▸ Goal of the exercise:
In the records below, find the line with "orange line: moved", then retype it and every following line exactly, stopping after the line with "purple line: moved 1 px right, 1 px down". Leave the pictures out.

▸ Source records:
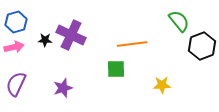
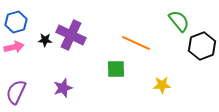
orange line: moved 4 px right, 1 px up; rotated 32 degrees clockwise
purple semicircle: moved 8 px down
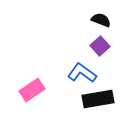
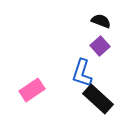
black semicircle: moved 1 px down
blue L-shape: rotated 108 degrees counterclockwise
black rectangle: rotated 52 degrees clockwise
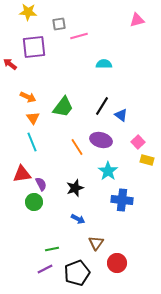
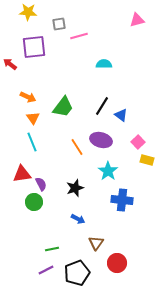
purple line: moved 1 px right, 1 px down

...

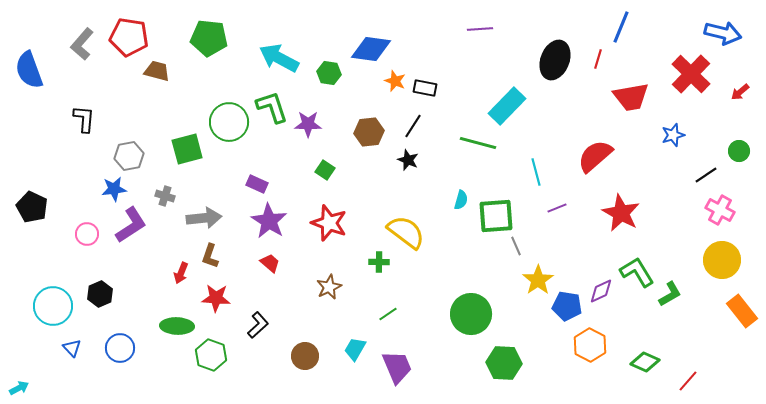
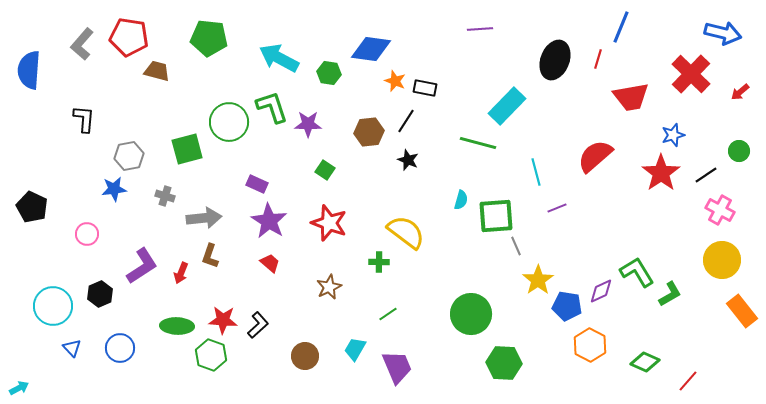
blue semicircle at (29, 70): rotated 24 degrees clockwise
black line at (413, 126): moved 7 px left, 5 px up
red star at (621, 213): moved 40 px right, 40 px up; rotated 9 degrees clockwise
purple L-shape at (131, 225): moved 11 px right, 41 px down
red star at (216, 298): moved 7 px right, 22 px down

---

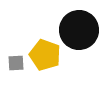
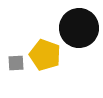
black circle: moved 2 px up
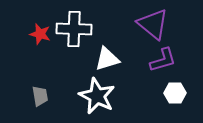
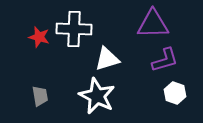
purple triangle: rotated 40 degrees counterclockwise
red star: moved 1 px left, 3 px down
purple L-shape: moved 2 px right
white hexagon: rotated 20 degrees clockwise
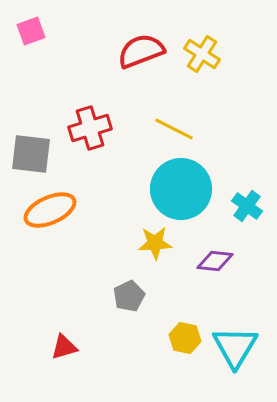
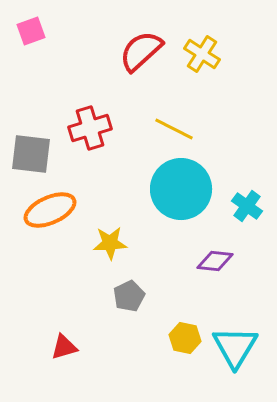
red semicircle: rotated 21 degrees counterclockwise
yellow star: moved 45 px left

▸ Problem solution:
orange line: moved 4 px right, 1 px up; rotated 32 degrees clockwise
purple semicircle: moved 8 px down
black semicircle: moved 1 px down
blue L-shape: rotated 108 degrees counterclockwise
black rectangle: rotated 52 degrees clockwise
purple line: moved 1 px right, 1 px down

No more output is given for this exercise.